Image comparison data:
-- Opening Marker --

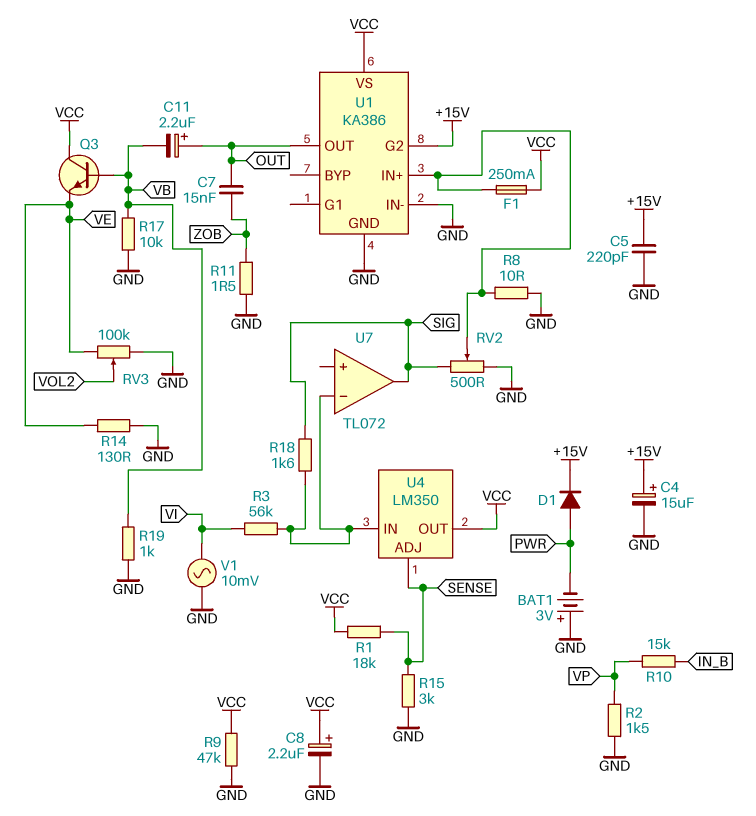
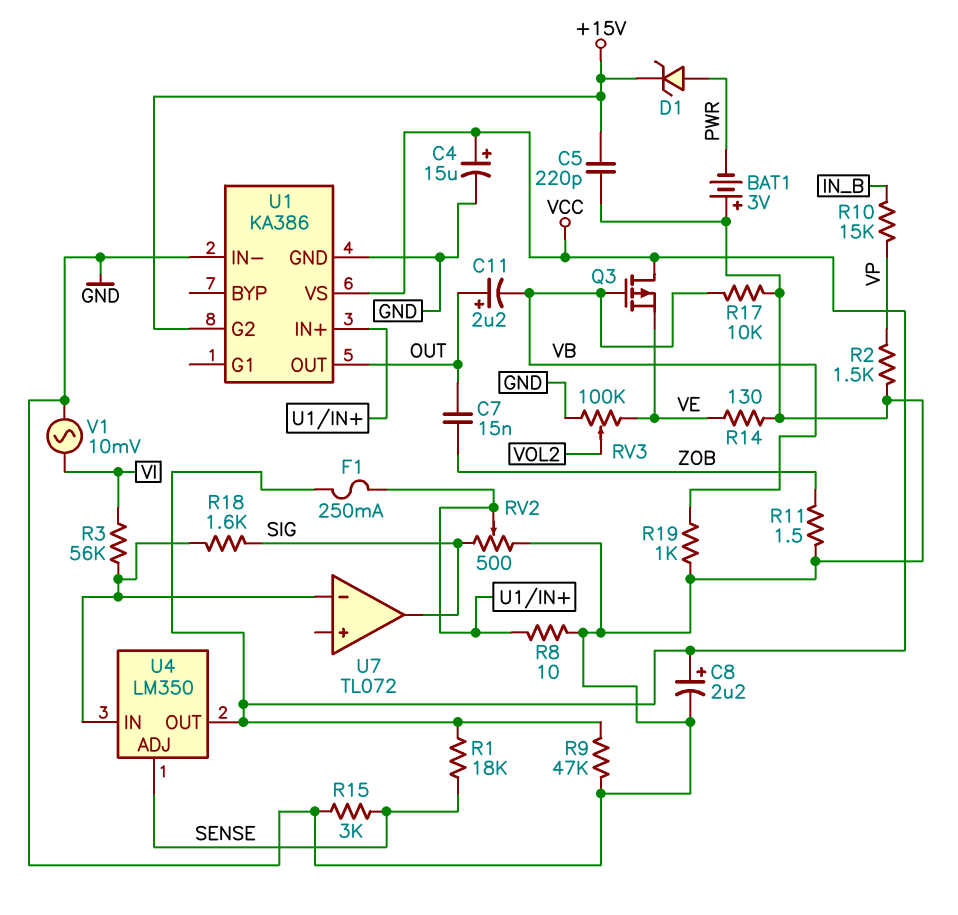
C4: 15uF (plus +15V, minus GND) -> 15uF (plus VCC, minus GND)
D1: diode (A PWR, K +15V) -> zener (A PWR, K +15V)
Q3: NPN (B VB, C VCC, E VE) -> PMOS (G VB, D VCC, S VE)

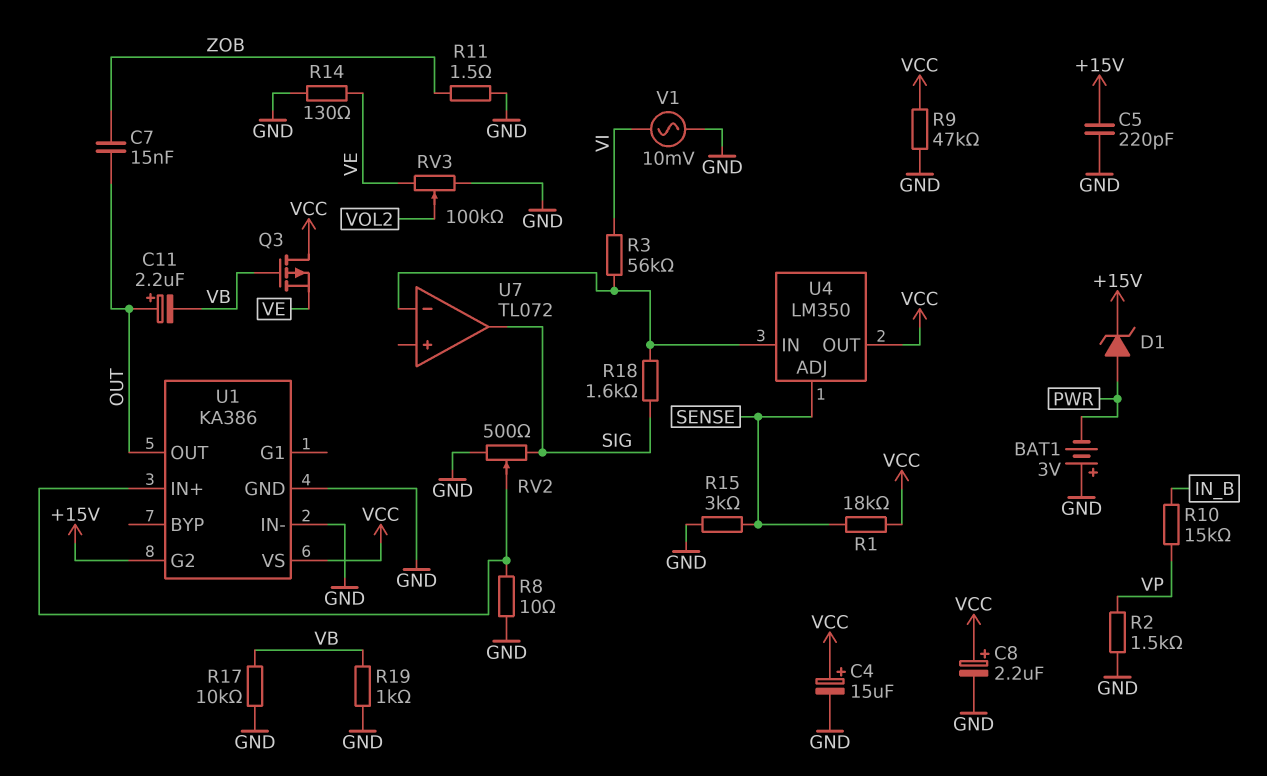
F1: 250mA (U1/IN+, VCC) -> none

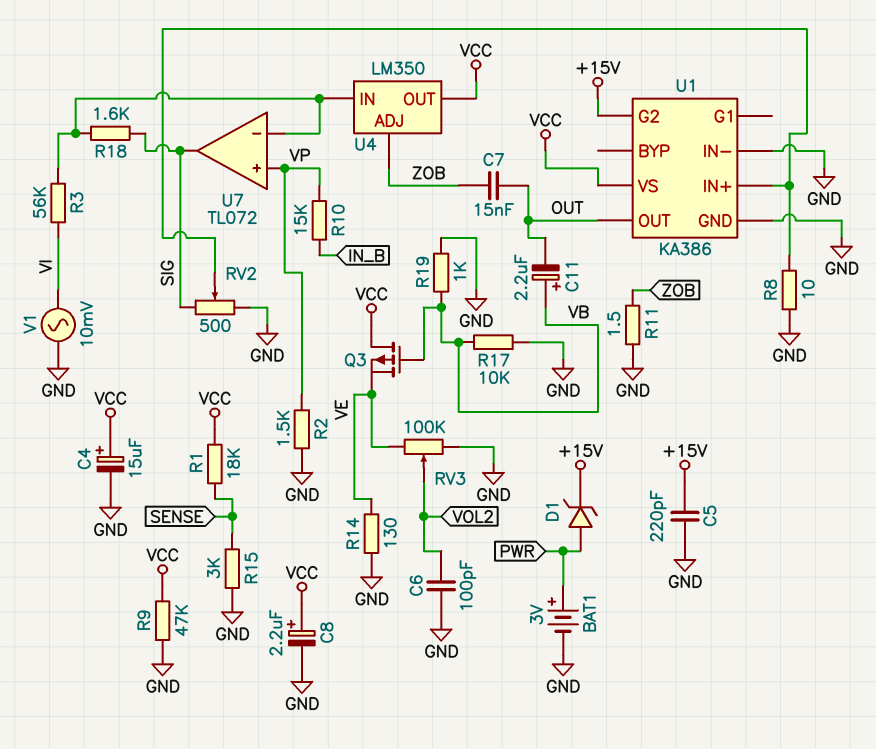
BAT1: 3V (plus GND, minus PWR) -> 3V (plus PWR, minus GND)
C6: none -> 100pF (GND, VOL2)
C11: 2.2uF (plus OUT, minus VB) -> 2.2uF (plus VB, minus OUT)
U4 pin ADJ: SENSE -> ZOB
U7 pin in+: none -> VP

-- Closing Marker --
-- Opening Marker --

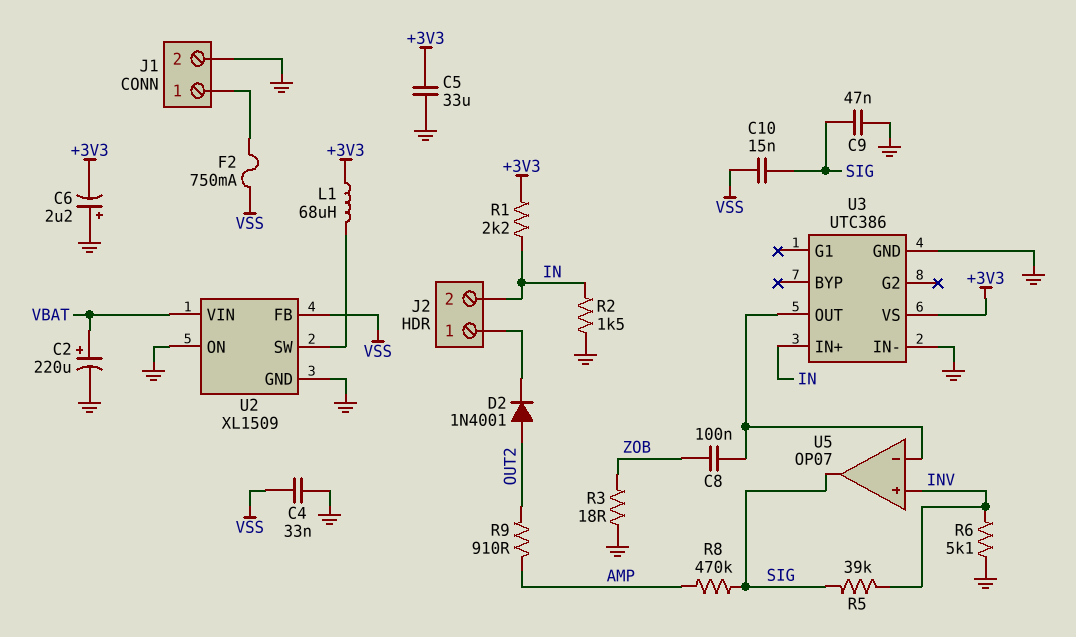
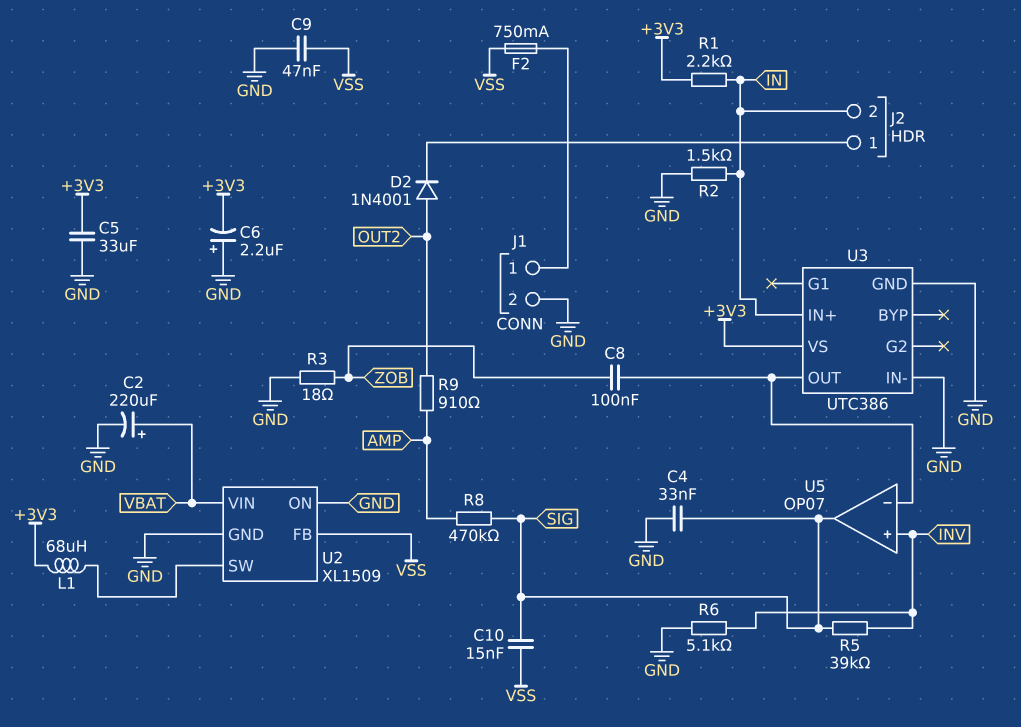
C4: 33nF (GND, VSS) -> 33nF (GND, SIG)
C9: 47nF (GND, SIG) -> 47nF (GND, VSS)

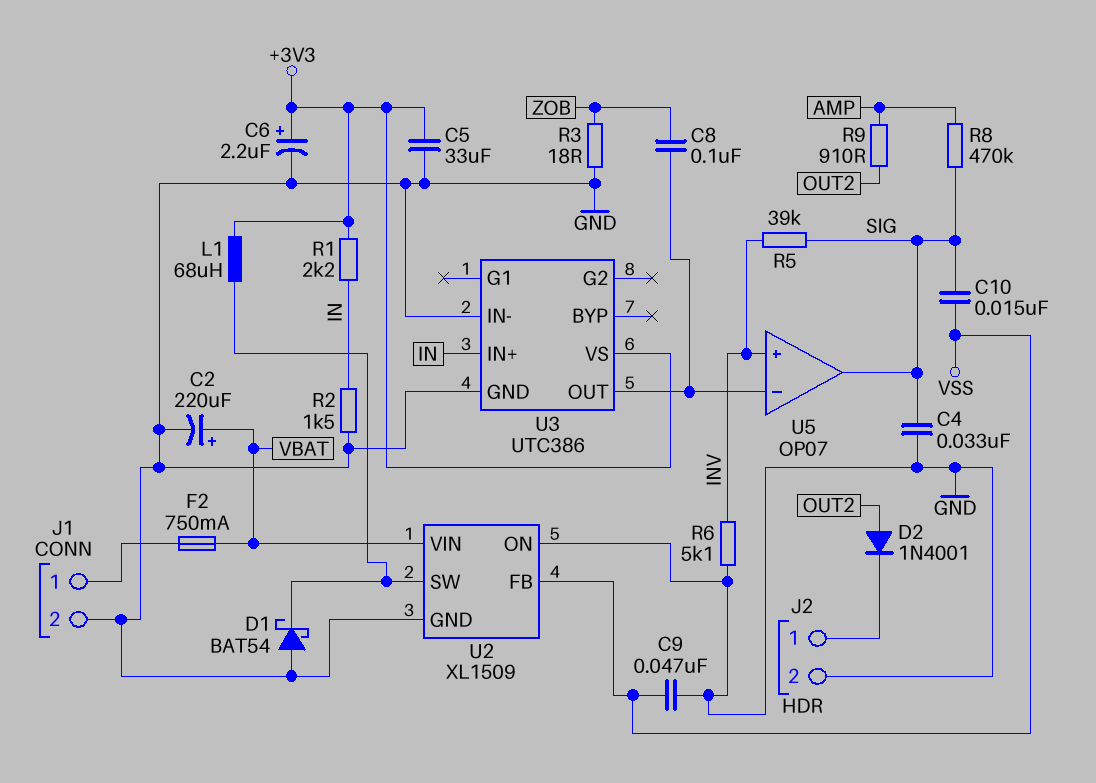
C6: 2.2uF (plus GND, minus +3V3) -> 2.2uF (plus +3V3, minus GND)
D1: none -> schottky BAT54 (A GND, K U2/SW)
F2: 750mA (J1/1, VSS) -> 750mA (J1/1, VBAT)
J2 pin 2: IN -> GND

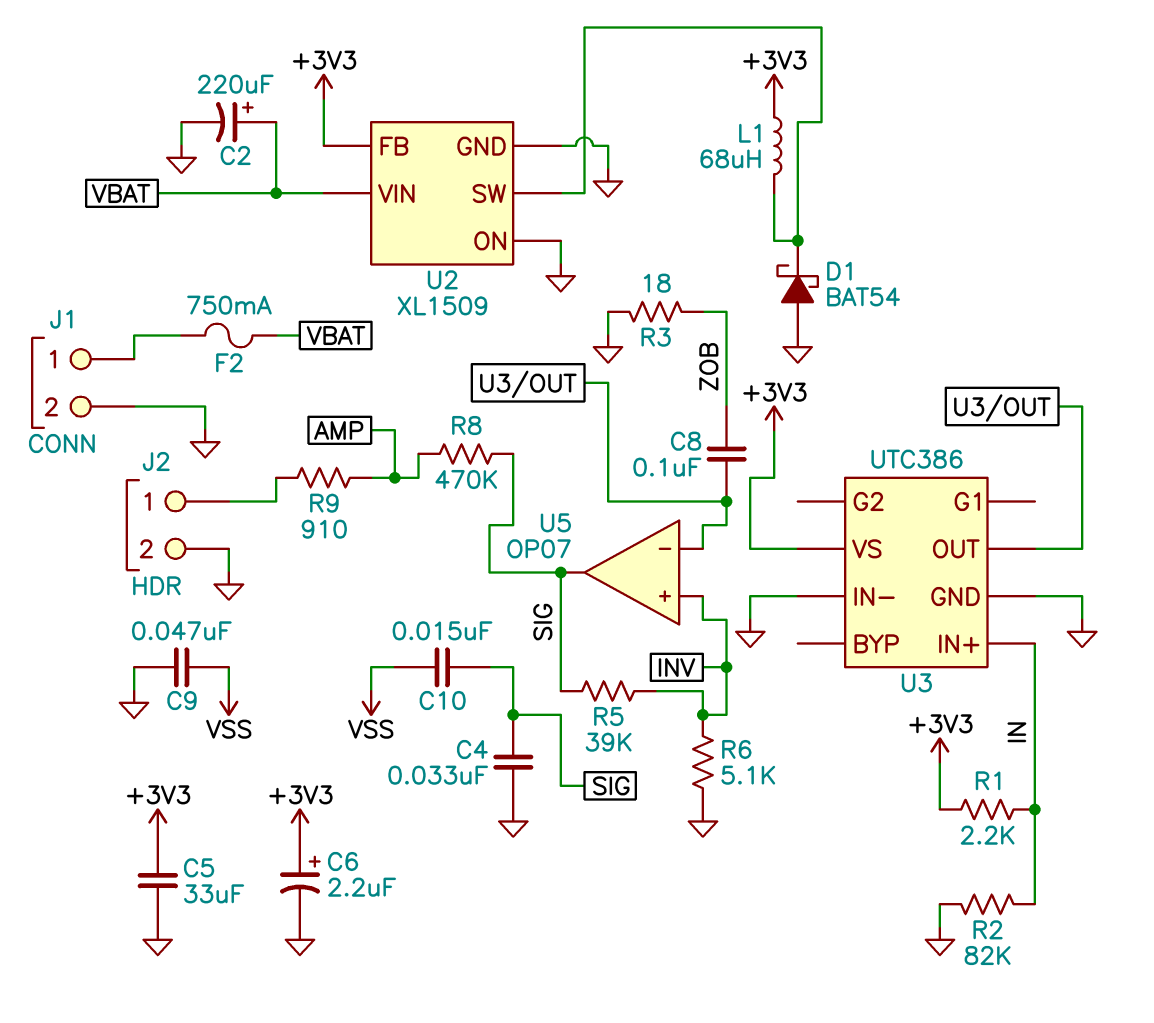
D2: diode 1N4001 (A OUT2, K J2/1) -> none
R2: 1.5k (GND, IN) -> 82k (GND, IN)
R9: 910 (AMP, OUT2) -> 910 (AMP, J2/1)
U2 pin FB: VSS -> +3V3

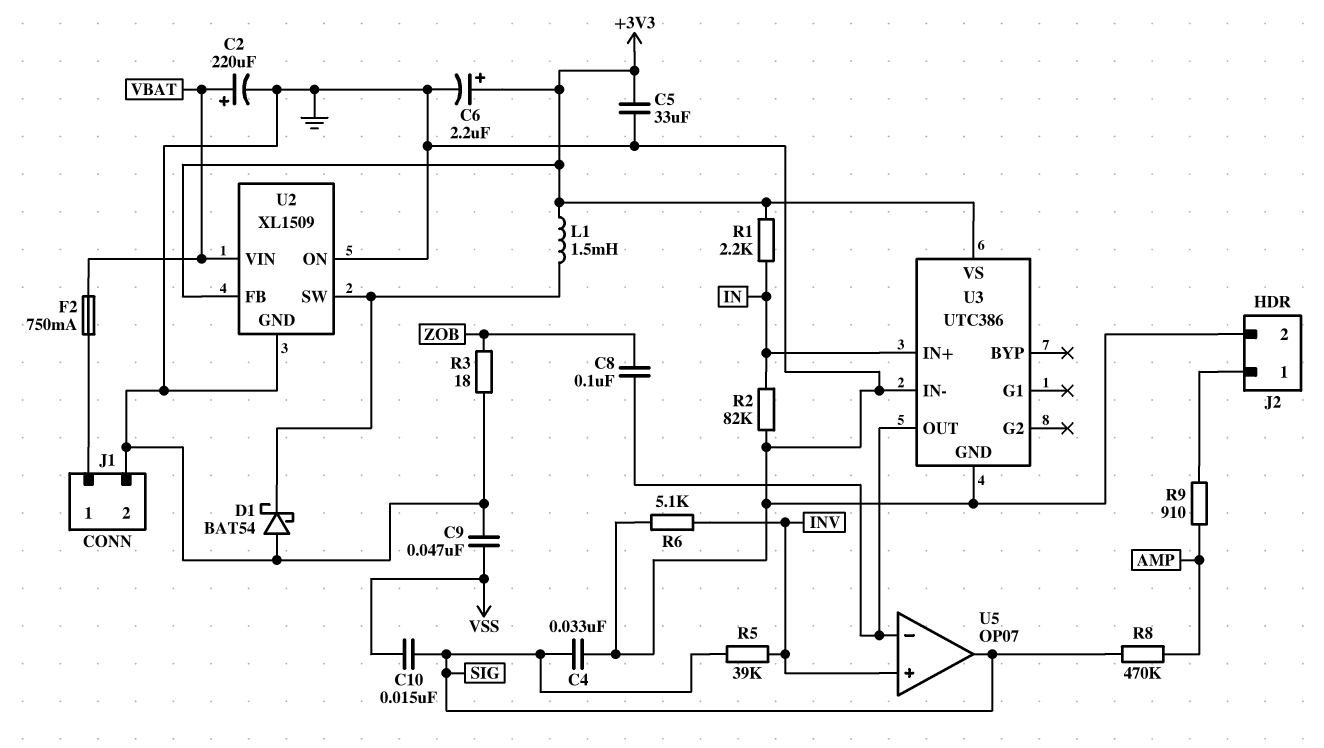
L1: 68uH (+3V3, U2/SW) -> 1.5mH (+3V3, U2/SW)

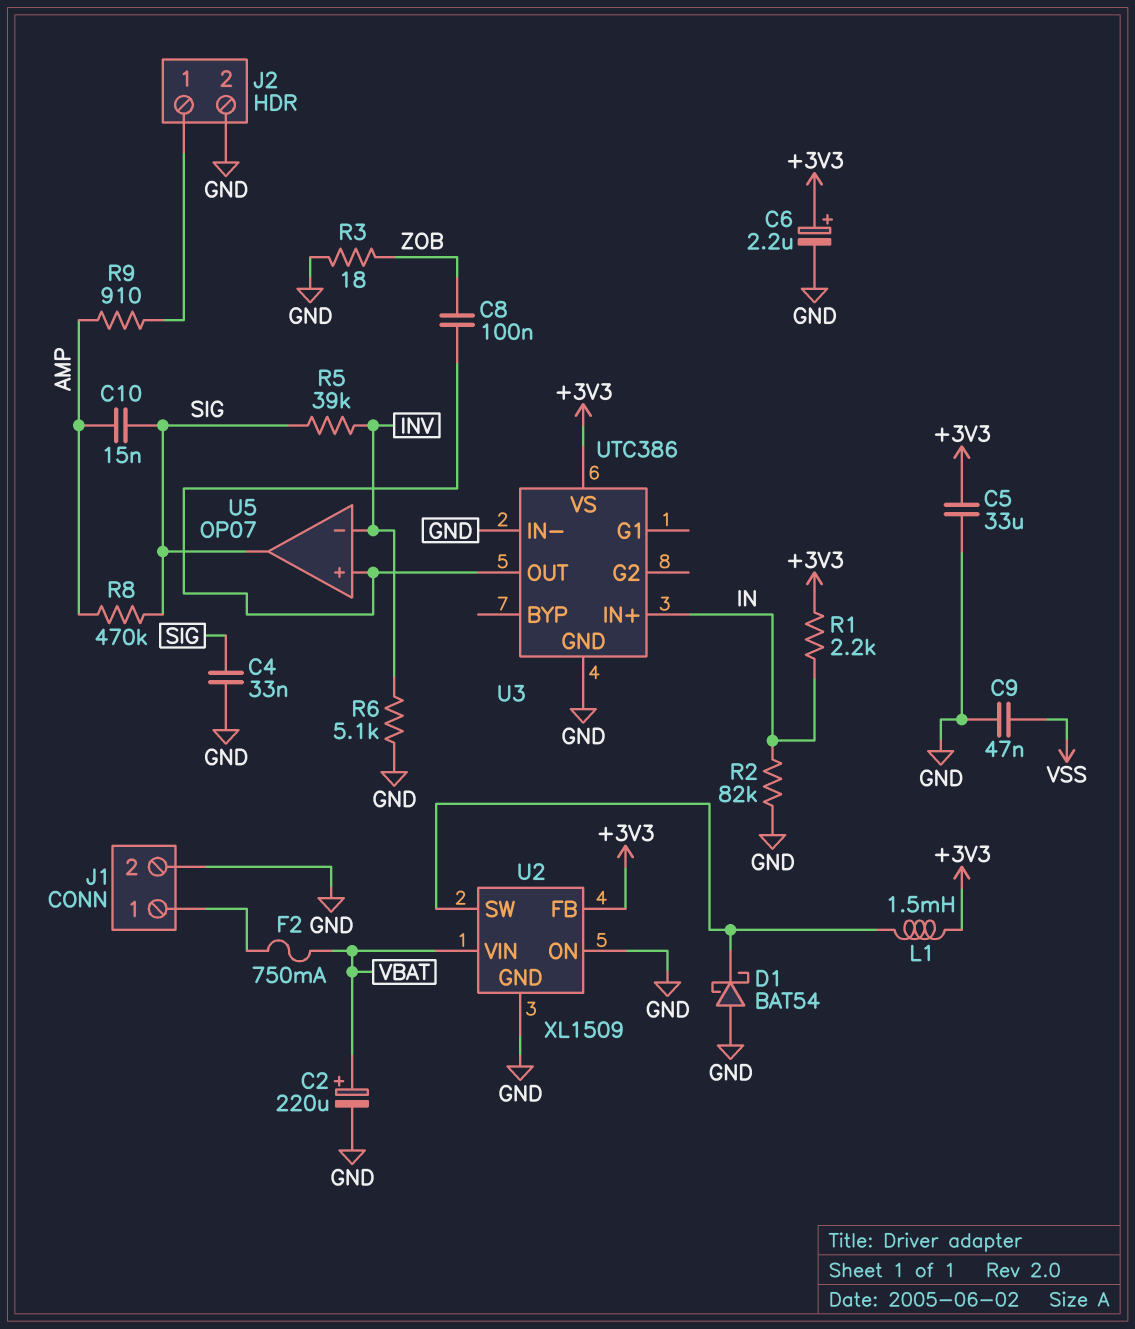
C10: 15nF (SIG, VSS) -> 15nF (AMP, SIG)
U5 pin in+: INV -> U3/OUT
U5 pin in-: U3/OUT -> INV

-- Closing Marker --

Work instruction :: Working from the data above, repeat exactly, and only, the lines that begin at the line containing "F1: 250mA (U1/IN+, VCC) -> none" and stop after the line containing "U7 pin in+: none -> VP"; pictures are not copied.

Response for this exercise ::
F1: 250mA (U1/IN+, VCC) -> none

BAT1: 3V (plus GND, minus PWR) -> 3V (plus PWR, minus GND)
C6: none -> 100pF (GND, VOL2)
C11: 2.2uF (plus OUT, minus VB) -> 2.2uF (plus VB, minus OUT)
U4 pin ADJ: SENSE -> ZOB
U7 pin in+: none -> VP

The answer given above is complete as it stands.